### Exercise
The required output is the exact run of lines below that opens at the line with "grey box: 2 -> 0" and closes at the line with "yellow carrot: 1 -> 0".

### Data for processing
*****

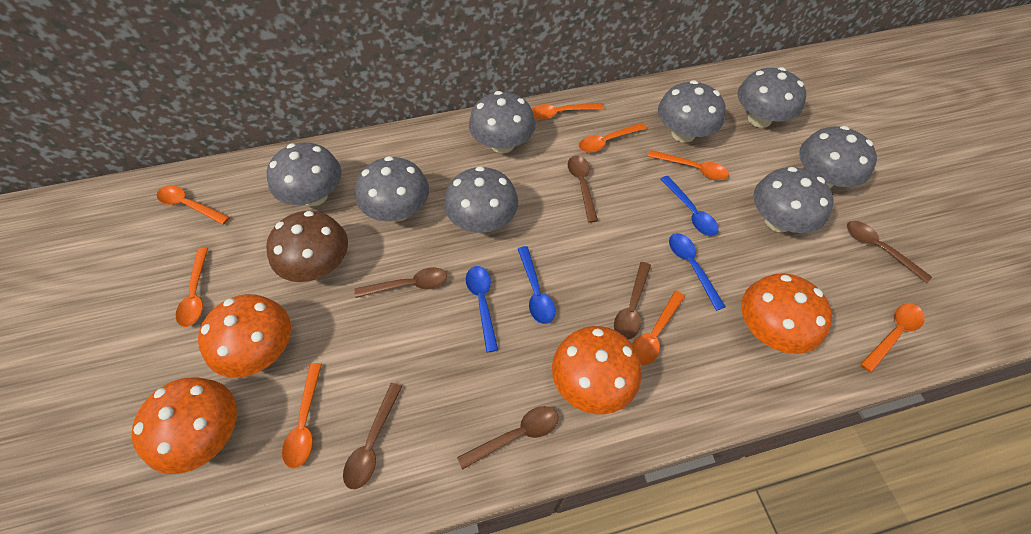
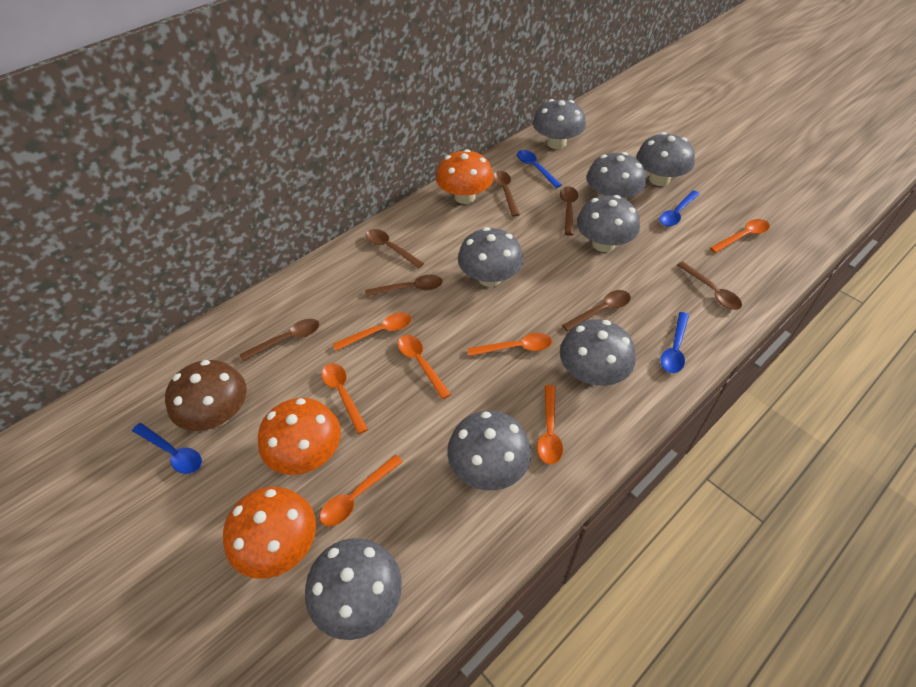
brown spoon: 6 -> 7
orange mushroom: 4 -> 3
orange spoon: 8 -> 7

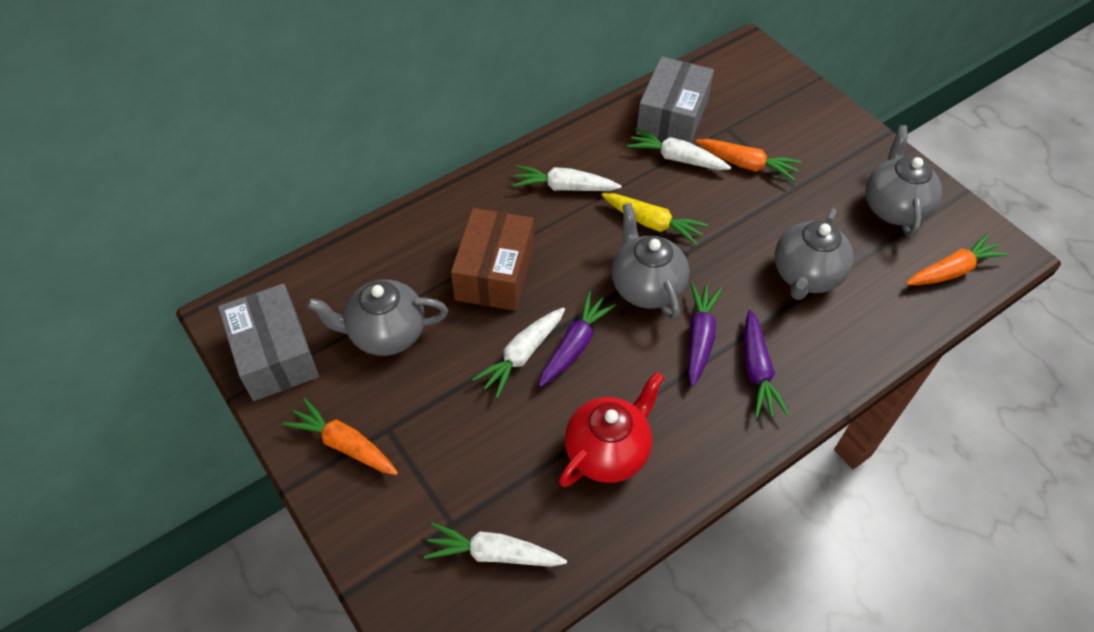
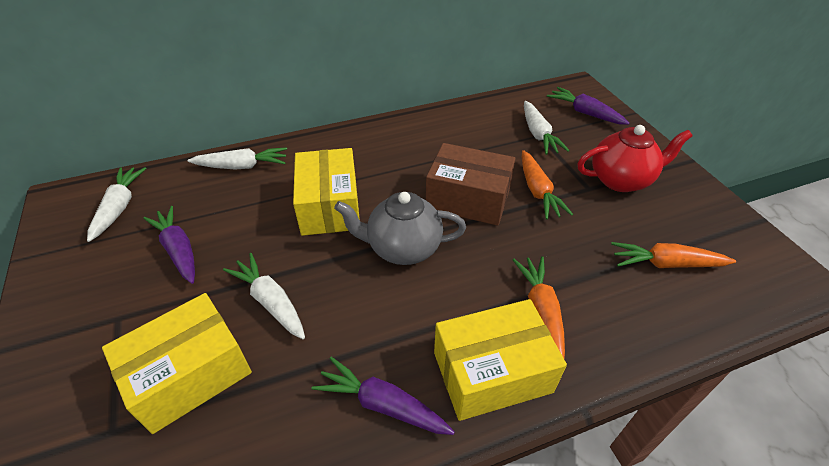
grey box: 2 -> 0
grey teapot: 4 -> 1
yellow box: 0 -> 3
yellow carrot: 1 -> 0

*****

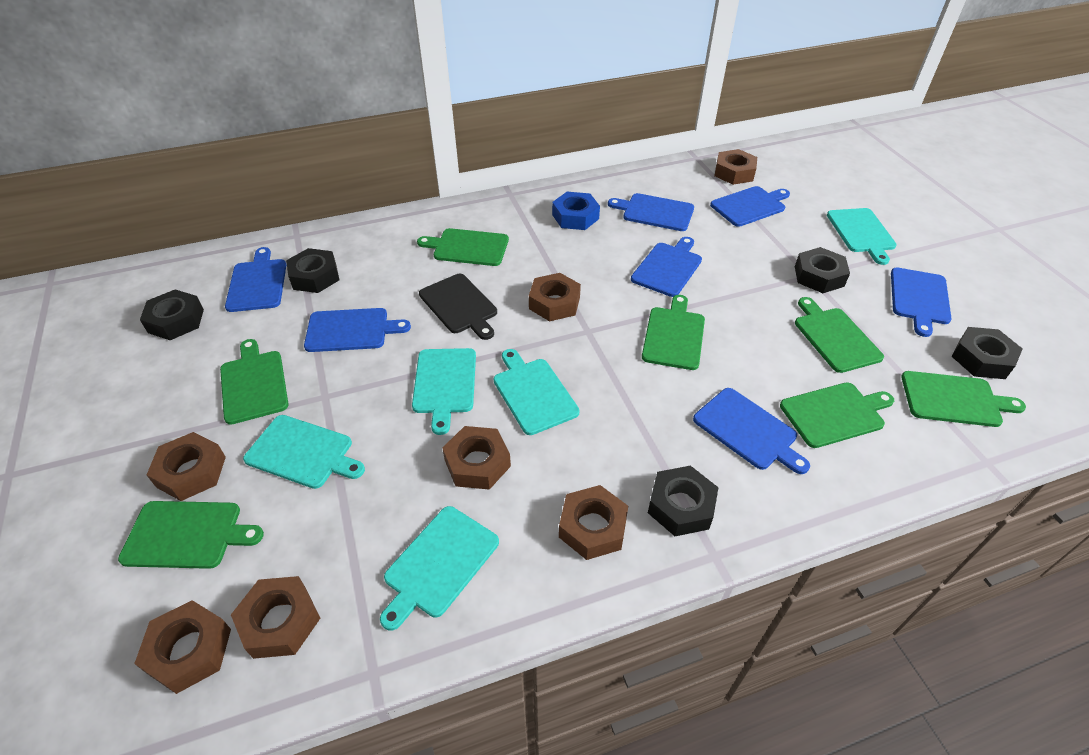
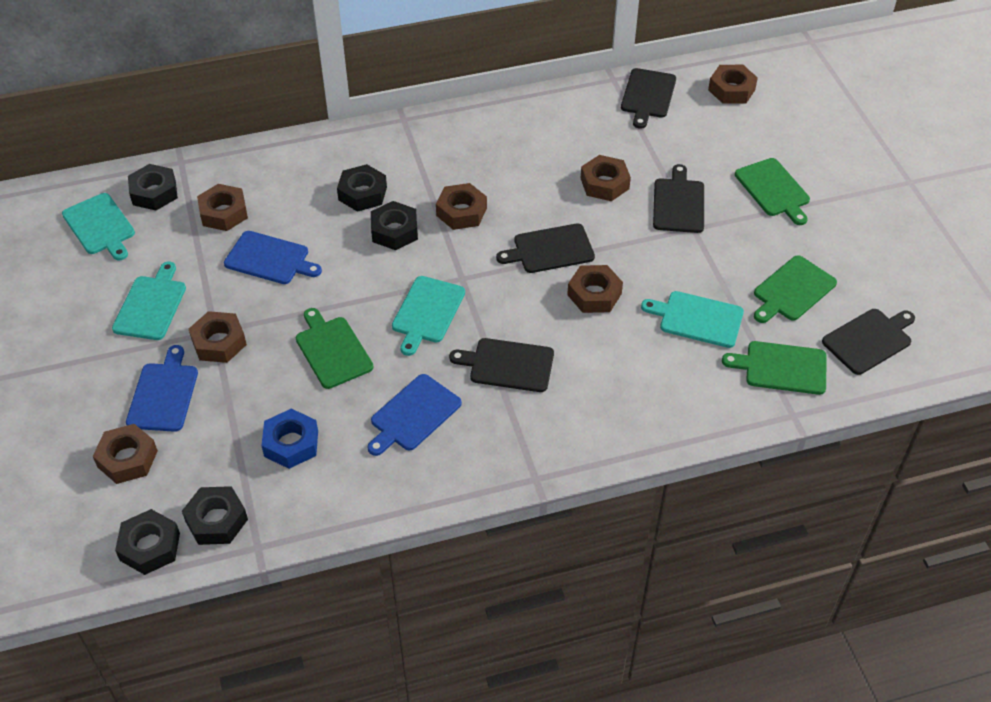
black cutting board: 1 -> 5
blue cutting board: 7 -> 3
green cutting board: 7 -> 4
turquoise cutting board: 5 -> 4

*****

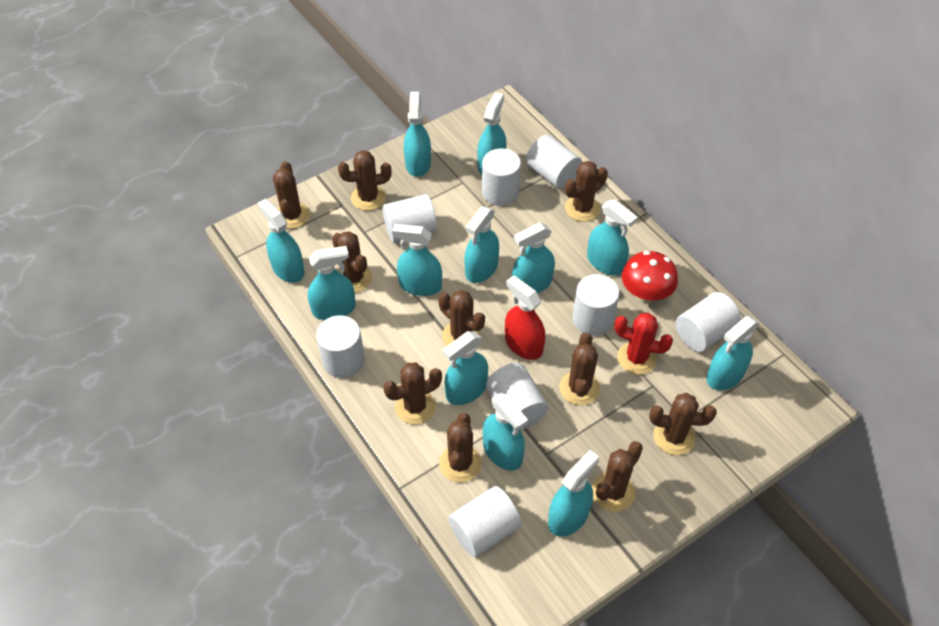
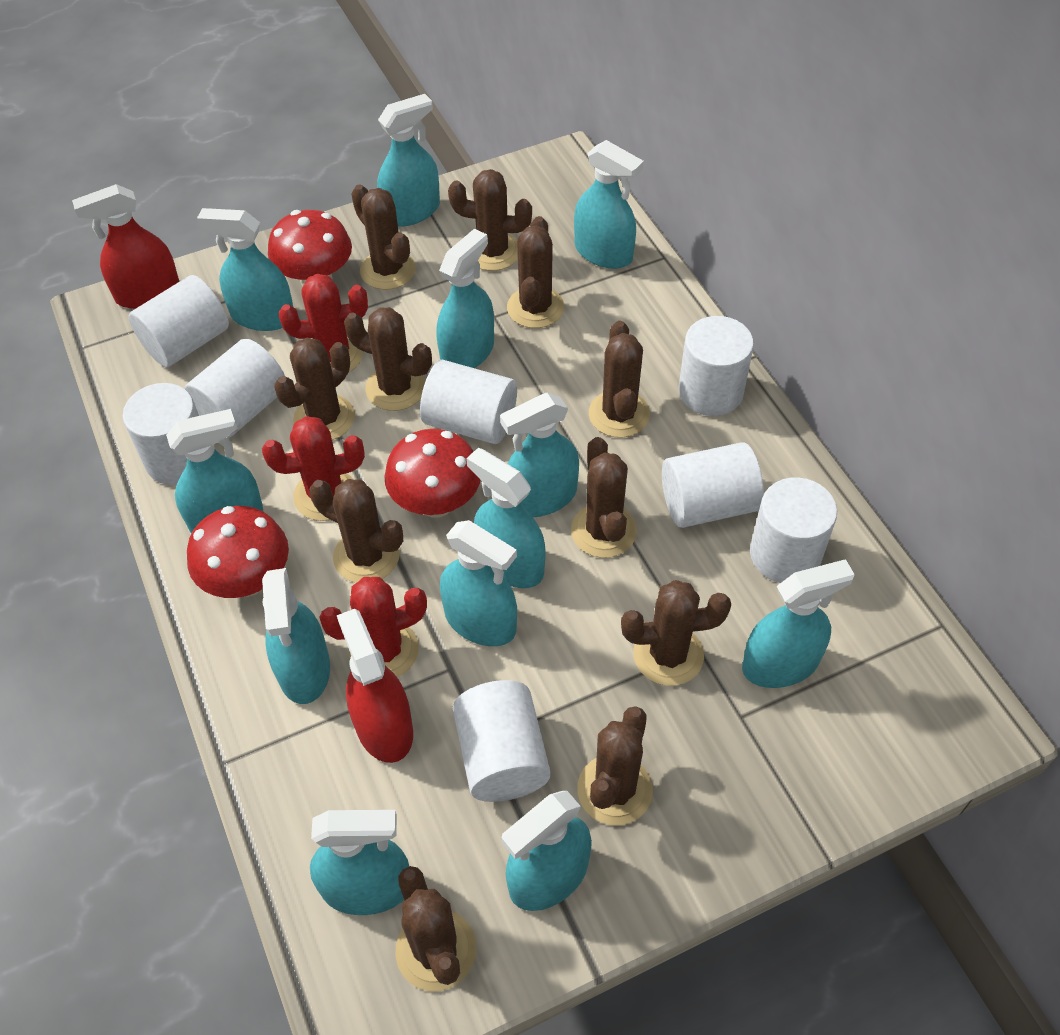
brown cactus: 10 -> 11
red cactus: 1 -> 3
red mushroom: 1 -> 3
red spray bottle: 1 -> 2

*****

### Task output
grey box: 2 -> 0
grey teapot: 4 -> 1
yellow box: 0 -> 3
yellow carrot: 1 -> 0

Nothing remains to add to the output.